SOURCE INFORMATION >>
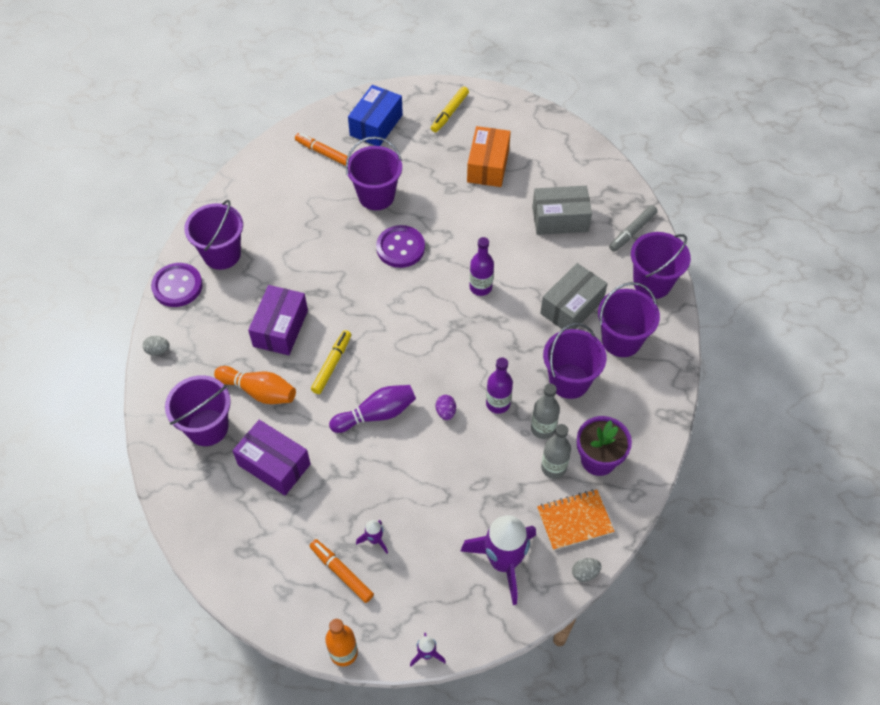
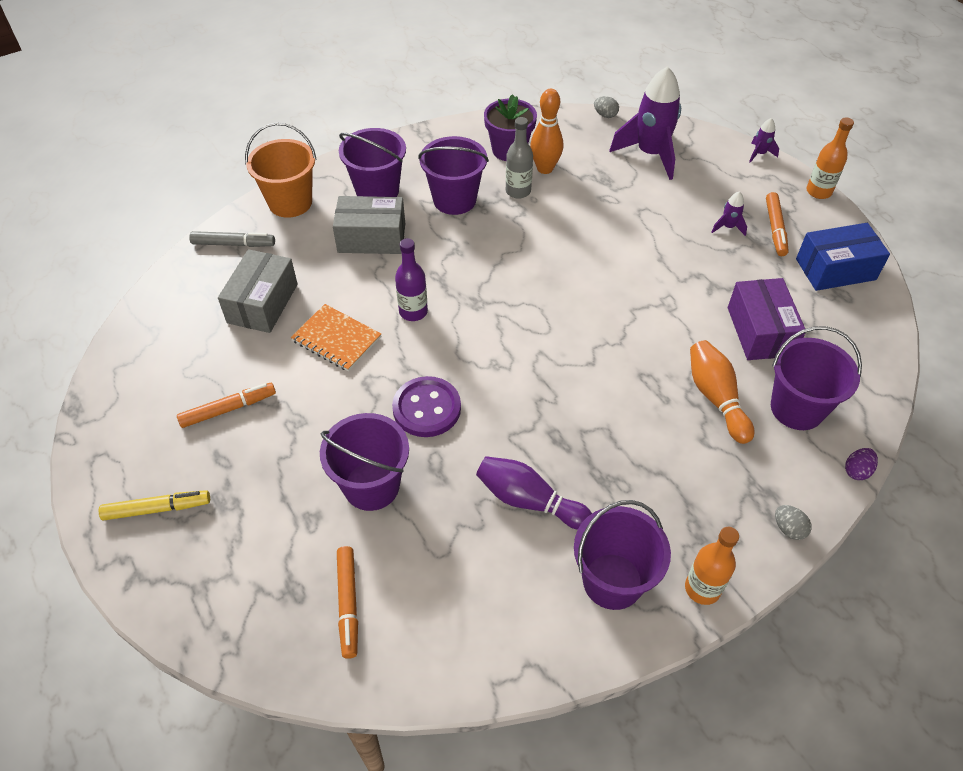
camera: 130 degrees left, 5 degrees down
(177, 286) = (702, 588): purple button -> orange bottle
(280, 328) = (635, 437): purple box -> none
(332, 365) = (623, 363): yellow marker -> none
(376, 125) = (244, 579): blue box -> blue box (835, 269)
(376, 414) = (630, 296): purple bowling pin -> purple bowling pin (529, 501)
(445, 412) = (573, 254): purple egg -> purple egg (857, 471)
(488, 166) = (228, 409): orange box -> orange marker
(498, 403) = (526, 228): purple bottle -> none
(553, 467) = (545, 168): grey bottle -> orange bowling pin
(560, 219) = (262, 303): grey box -> grey box turned 60 degrees clockwise
(574, 520) = (573, 138): orange notebook -> orange notebook (336, 339)
(652, 283) = (290, 202): purple bucket -> orange bucket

EXERCISE AIM >> Copy every line of the data above in which the string "purple" appears.

WRITTEN ANSWER >>
(177, 286) = (702, 588): purple button -> orange bottle
(280, 328) = (635, 437): purple box -> none
(376, 414) = (630, 296): purple bowling pin -> purple bowling pin (529, 501)
(445, 412) = (573, 254): purple egg -> purple egg (857, 471)
(498, 403) = (526, 228): purple bottle -> none
(652, 283) = (290, 202): purple bucket -> orange bucket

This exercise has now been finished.